((
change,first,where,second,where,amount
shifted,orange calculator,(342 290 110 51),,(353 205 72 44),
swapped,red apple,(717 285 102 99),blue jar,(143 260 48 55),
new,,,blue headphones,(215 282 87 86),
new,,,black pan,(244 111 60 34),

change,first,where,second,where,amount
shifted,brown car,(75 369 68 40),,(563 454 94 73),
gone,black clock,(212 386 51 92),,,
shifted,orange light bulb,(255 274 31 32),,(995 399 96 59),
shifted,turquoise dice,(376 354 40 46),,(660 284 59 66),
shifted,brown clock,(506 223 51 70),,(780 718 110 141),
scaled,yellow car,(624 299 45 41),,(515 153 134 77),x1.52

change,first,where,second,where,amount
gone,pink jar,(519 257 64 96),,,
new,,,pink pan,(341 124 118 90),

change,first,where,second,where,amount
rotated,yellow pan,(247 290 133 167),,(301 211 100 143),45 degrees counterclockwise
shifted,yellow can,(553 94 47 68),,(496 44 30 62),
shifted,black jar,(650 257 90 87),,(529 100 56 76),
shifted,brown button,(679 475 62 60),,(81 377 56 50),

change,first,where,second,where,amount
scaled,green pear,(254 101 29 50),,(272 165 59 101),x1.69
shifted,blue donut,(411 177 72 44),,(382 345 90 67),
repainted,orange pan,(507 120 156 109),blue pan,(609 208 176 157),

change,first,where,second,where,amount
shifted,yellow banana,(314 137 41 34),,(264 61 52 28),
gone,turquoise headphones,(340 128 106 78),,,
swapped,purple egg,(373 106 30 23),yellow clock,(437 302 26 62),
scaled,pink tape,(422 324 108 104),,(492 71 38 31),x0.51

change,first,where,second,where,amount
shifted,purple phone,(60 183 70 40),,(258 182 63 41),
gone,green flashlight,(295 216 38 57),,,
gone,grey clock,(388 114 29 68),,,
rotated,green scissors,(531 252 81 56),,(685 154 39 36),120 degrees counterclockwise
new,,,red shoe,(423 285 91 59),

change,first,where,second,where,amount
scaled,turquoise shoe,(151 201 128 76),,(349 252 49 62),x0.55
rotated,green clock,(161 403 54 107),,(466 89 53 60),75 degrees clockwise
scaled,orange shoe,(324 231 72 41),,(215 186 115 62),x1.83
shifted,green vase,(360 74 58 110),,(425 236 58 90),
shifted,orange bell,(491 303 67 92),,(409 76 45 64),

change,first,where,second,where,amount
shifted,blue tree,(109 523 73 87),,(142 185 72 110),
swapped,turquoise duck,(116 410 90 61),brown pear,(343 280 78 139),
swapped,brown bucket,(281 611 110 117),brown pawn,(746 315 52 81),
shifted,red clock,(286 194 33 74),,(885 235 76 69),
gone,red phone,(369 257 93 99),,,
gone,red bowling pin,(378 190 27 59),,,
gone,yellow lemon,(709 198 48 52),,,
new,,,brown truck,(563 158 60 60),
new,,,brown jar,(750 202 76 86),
))
### DIRECTIONS
Only the lines from the one that holds "shifted,red clock,(286 194" through the end of the records should appear in the answer, each restated exactly.

### WRITTEN SOLUTION
shifted,red clock,(286 194 33 74),,(885 235 76 69),
gone,red phone,(369 257 93 99),,,
gone,red bowling pin,(378 190 27 59),,,
gone,yellow lemon,(709 198 48 52),,,
new,,,brown truck,(563 158 60 60),
new,,,brown jar,(750 202 76 86),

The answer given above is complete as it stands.